_ASSIGNMENT_.
Reproduce the records exactly through the line with "Someone carried the GREEN DOMINO".

Source records
● ● ●

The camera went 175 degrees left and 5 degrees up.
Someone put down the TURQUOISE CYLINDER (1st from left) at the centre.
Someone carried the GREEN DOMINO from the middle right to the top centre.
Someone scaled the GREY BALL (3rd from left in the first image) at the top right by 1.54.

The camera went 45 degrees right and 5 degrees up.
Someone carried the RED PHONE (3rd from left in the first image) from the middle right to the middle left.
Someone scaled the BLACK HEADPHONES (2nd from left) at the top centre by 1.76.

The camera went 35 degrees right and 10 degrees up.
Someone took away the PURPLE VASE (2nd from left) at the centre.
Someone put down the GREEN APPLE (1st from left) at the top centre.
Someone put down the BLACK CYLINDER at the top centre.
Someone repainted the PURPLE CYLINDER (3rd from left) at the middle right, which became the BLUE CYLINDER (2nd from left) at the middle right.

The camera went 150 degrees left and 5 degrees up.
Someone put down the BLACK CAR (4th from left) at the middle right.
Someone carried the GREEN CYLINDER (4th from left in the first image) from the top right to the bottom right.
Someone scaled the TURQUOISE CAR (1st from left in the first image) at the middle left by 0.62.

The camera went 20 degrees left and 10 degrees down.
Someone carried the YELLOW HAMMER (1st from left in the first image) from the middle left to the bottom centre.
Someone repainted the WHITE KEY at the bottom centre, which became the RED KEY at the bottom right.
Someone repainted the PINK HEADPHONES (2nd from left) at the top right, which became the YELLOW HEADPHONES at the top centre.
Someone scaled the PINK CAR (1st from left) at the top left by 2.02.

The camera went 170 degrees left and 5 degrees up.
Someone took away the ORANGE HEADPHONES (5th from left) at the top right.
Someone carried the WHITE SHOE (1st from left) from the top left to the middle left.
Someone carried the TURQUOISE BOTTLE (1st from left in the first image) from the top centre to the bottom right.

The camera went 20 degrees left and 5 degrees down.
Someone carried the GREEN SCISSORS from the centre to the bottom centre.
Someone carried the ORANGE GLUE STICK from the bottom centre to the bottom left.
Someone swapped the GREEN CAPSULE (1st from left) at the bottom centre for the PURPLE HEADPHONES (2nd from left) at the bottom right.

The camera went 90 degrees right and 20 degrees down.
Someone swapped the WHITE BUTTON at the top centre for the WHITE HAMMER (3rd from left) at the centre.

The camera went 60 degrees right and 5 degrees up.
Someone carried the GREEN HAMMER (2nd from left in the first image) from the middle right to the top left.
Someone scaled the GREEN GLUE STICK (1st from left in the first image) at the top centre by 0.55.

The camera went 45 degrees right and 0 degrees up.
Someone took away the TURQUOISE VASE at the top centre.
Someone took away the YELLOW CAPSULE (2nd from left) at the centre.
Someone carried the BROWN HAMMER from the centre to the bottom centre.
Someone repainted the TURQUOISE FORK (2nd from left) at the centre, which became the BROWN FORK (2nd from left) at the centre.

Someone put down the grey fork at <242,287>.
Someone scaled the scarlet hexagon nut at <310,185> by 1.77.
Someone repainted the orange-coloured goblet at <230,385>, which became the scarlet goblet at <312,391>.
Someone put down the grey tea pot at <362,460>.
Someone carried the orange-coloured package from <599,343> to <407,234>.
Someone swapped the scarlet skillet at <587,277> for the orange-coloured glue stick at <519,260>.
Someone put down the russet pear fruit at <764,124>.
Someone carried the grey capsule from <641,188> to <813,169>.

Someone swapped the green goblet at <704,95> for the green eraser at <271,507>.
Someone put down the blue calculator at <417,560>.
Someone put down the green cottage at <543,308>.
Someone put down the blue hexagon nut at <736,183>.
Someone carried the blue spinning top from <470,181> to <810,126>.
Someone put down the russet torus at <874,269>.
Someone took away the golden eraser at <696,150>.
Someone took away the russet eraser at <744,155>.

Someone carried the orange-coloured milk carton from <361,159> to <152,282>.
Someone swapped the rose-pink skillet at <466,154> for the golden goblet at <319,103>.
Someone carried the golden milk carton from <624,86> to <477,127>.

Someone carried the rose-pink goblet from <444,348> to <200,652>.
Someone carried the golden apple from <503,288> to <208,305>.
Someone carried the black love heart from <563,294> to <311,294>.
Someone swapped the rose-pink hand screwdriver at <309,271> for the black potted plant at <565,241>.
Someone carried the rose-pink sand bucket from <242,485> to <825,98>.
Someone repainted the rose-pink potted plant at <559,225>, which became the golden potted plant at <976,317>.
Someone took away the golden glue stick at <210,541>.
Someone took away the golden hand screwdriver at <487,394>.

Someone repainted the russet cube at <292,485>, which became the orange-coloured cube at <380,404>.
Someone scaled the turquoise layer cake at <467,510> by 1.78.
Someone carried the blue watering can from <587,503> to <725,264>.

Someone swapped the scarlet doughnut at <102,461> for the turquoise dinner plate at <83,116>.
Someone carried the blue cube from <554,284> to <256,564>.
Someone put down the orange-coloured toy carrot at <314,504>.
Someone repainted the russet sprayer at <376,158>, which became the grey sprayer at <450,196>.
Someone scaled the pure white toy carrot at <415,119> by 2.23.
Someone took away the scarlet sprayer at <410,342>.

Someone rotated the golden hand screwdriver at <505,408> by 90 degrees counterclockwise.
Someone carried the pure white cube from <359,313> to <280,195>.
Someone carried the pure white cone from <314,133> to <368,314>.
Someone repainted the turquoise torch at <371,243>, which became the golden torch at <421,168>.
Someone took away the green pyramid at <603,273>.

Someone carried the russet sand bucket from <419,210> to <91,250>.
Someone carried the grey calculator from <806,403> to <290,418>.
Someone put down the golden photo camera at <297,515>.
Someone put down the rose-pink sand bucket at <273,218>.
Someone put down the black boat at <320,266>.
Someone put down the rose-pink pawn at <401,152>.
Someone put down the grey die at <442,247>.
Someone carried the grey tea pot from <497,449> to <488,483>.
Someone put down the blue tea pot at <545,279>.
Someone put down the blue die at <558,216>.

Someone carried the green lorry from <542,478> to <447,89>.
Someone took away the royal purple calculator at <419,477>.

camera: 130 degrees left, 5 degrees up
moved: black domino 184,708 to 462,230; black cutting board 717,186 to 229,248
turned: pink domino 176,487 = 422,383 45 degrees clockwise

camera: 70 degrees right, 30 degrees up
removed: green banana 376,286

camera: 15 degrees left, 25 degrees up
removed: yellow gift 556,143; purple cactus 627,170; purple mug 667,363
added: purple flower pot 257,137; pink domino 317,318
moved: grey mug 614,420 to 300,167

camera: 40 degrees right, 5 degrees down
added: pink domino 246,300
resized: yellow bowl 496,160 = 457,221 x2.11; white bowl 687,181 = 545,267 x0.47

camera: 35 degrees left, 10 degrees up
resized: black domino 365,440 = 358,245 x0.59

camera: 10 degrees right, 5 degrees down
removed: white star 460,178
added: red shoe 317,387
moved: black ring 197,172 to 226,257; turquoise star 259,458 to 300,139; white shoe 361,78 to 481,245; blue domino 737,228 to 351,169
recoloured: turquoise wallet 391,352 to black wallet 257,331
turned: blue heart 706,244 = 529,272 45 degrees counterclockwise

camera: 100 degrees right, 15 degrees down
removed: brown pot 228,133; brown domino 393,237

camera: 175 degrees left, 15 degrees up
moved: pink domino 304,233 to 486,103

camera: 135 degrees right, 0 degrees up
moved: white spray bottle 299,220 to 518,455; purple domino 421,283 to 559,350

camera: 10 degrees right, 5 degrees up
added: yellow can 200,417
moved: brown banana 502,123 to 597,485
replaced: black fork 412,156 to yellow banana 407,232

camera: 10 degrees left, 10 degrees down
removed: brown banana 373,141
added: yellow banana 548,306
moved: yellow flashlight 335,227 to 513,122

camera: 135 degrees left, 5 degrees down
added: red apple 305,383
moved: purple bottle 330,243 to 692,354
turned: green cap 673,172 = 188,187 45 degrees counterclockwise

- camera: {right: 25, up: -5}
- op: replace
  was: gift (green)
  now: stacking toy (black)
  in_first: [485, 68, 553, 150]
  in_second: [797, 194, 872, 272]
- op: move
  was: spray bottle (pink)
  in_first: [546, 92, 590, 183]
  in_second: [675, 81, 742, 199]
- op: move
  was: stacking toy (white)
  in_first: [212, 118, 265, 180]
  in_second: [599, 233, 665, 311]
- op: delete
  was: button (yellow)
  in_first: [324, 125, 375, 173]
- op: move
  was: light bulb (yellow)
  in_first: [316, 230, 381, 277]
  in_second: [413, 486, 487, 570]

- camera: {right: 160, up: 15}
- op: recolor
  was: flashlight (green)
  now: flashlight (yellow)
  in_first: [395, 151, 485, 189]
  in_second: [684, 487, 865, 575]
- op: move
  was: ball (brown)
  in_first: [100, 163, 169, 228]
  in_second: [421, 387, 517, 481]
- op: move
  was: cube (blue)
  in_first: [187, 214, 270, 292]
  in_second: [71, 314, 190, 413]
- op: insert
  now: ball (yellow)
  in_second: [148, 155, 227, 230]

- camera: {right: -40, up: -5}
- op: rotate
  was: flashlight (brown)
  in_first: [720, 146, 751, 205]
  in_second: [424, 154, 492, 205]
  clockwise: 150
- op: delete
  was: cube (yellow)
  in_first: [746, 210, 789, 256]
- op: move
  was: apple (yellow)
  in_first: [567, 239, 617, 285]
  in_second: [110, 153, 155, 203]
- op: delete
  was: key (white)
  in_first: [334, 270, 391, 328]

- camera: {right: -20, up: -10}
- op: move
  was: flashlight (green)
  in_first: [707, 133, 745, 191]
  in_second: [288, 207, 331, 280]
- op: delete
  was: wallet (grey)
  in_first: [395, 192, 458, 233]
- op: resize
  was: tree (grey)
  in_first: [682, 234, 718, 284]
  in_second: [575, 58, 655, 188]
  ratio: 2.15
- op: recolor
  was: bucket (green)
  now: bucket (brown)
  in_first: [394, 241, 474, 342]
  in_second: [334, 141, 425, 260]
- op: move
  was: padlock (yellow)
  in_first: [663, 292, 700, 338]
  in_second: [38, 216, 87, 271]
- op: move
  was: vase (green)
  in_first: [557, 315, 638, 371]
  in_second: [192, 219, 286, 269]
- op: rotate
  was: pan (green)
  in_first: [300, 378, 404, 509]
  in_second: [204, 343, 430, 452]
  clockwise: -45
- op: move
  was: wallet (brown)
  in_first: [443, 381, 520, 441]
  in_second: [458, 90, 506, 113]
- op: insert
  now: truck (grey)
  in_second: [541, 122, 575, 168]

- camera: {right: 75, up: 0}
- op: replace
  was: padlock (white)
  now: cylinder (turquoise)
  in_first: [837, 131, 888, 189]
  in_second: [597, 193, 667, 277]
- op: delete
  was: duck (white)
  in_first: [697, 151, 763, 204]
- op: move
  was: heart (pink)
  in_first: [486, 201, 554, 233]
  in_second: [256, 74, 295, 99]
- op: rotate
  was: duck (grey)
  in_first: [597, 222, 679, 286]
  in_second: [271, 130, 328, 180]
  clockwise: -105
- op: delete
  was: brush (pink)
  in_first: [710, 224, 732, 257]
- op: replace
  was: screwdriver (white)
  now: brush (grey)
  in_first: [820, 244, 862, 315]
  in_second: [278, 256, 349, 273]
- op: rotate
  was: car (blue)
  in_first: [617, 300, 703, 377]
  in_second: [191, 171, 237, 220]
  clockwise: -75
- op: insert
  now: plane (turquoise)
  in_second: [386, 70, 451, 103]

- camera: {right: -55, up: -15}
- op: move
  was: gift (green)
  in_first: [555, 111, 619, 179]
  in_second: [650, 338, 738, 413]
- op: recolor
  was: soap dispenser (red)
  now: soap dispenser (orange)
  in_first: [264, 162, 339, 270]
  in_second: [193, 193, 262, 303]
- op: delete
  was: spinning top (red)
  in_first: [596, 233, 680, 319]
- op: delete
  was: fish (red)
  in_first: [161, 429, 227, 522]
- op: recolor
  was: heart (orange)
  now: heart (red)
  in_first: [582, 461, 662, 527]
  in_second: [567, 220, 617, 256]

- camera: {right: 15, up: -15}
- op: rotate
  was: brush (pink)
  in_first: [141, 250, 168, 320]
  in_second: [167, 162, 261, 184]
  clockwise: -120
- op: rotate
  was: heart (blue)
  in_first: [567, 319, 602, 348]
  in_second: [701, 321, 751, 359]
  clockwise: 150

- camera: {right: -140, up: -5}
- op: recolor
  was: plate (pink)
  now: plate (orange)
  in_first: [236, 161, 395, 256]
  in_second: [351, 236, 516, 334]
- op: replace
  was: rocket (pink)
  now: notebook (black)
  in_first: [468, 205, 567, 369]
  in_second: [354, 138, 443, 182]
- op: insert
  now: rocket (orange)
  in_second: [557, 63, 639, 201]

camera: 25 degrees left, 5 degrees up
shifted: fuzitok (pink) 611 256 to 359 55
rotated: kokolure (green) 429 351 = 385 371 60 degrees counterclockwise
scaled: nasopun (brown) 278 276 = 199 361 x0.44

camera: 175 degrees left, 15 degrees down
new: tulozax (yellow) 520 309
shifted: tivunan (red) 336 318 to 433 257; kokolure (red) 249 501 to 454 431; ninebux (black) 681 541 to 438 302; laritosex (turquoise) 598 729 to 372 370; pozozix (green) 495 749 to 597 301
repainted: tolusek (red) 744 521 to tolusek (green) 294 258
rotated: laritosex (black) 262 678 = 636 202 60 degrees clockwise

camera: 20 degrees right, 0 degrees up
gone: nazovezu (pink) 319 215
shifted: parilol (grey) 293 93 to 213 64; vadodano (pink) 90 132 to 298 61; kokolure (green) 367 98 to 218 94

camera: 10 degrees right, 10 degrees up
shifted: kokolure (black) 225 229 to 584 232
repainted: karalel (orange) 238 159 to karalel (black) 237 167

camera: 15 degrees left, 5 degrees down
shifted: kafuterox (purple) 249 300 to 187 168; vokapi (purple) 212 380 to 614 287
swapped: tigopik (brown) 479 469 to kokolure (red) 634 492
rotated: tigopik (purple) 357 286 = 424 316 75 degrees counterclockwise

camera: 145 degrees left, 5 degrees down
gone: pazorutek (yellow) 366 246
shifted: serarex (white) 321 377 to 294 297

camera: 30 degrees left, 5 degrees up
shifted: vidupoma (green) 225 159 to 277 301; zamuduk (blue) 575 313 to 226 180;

● ● ●

_REPLY_.
The camera went 175 degrees left and 5 degrees up.
Someone put down the TURQUOISE CYLINDER (1st from left) at the centre.
Someone carried the GREEN DOMINO from the middle right to the top centre.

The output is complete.